Directions for this task —
All of the data below should be repeated exactly. Pictures should not be included.

++++ Dataset extract

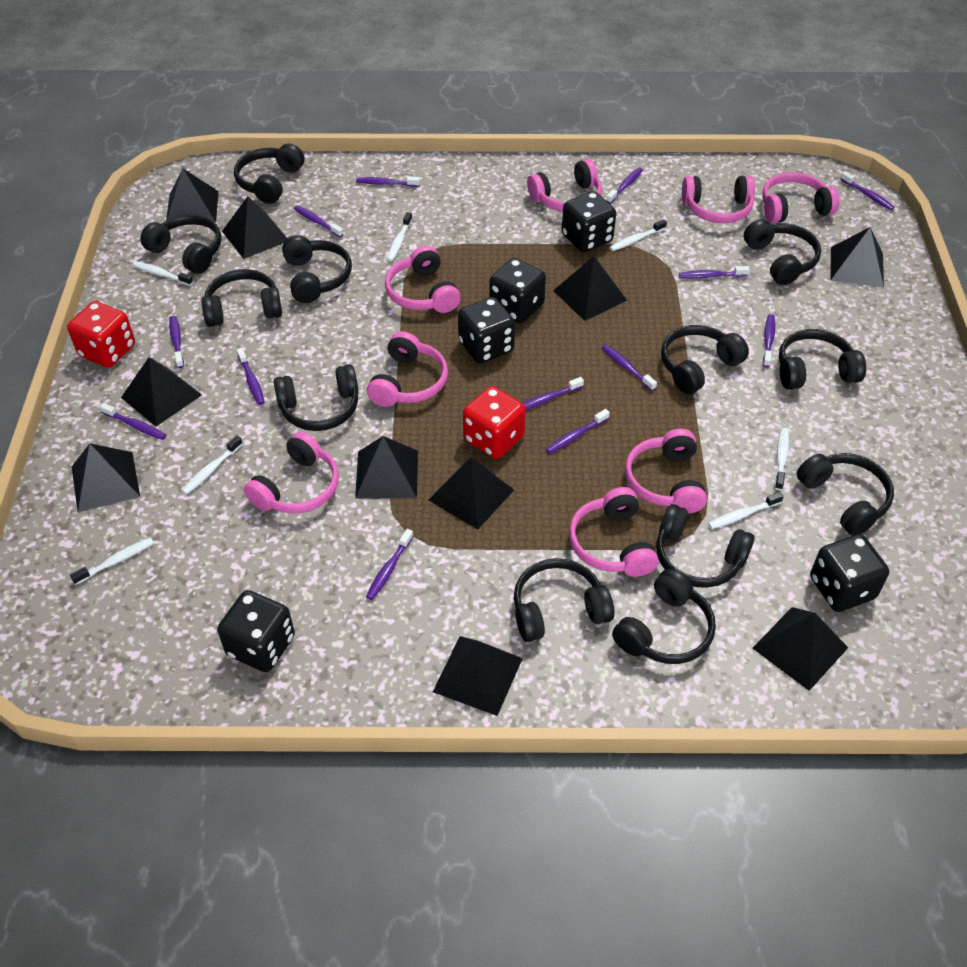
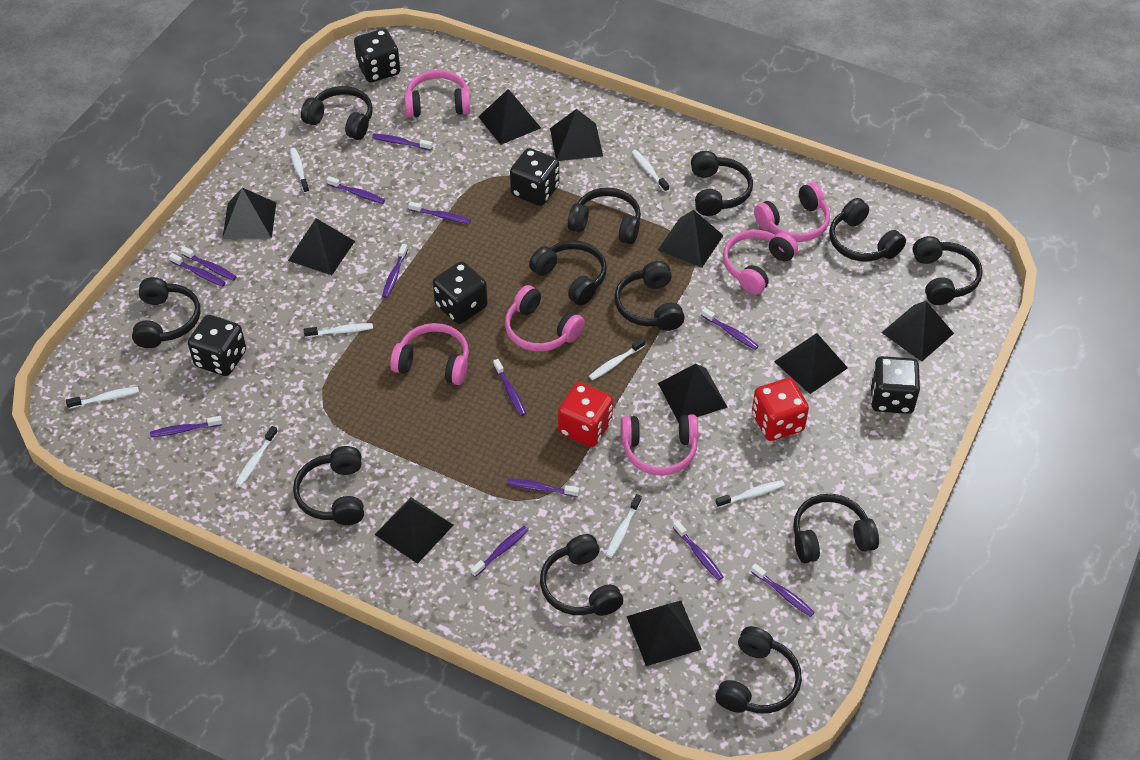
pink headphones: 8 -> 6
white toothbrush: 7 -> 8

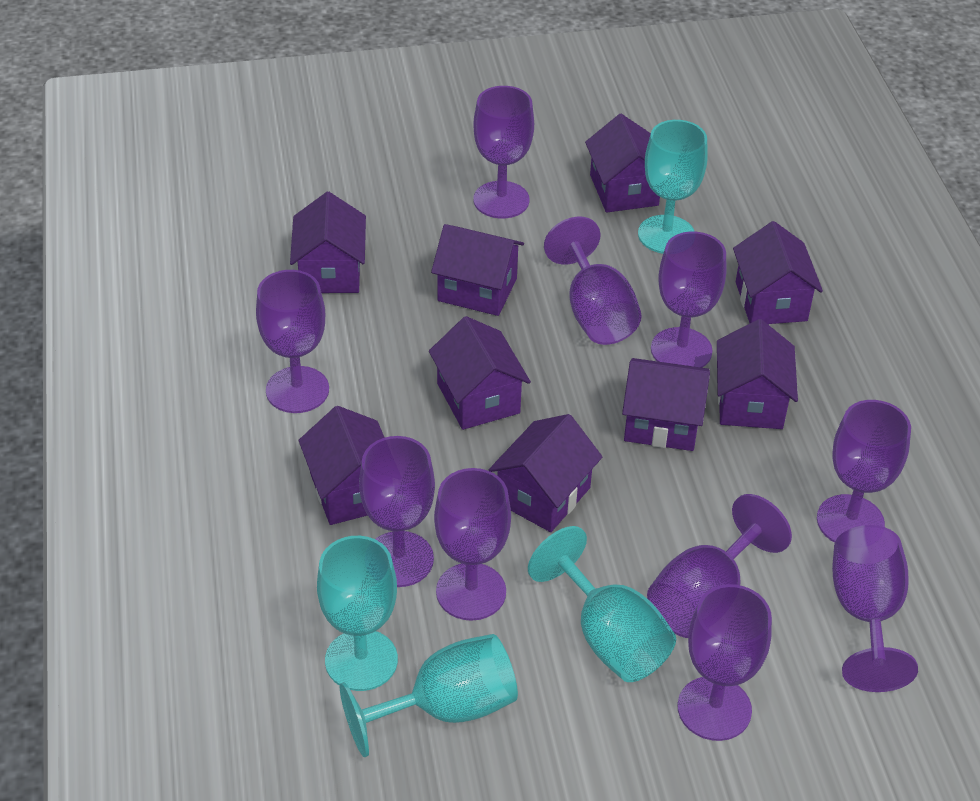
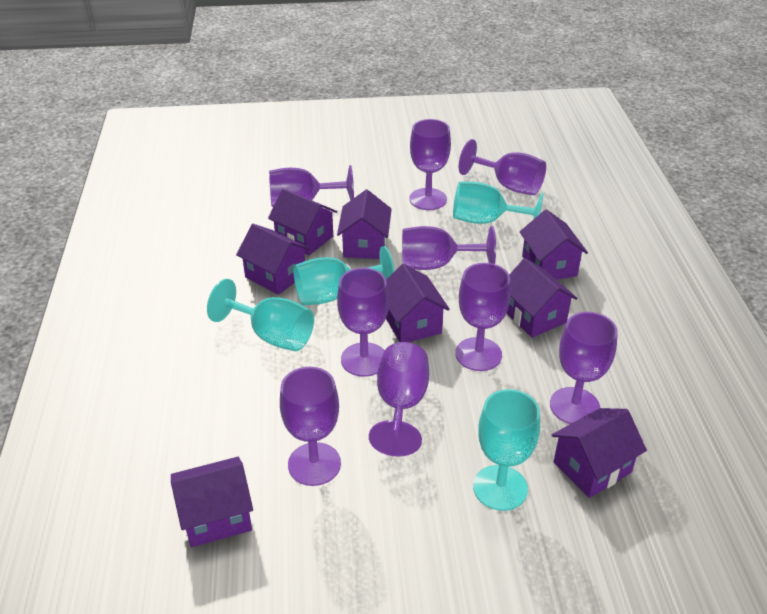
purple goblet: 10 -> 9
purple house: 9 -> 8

++++++++

Solution —
pink headphones: 8 -> 6
white toothbrush: 7 -> 8

purple goblet: 10 -> 9
purple house: 9 -> 8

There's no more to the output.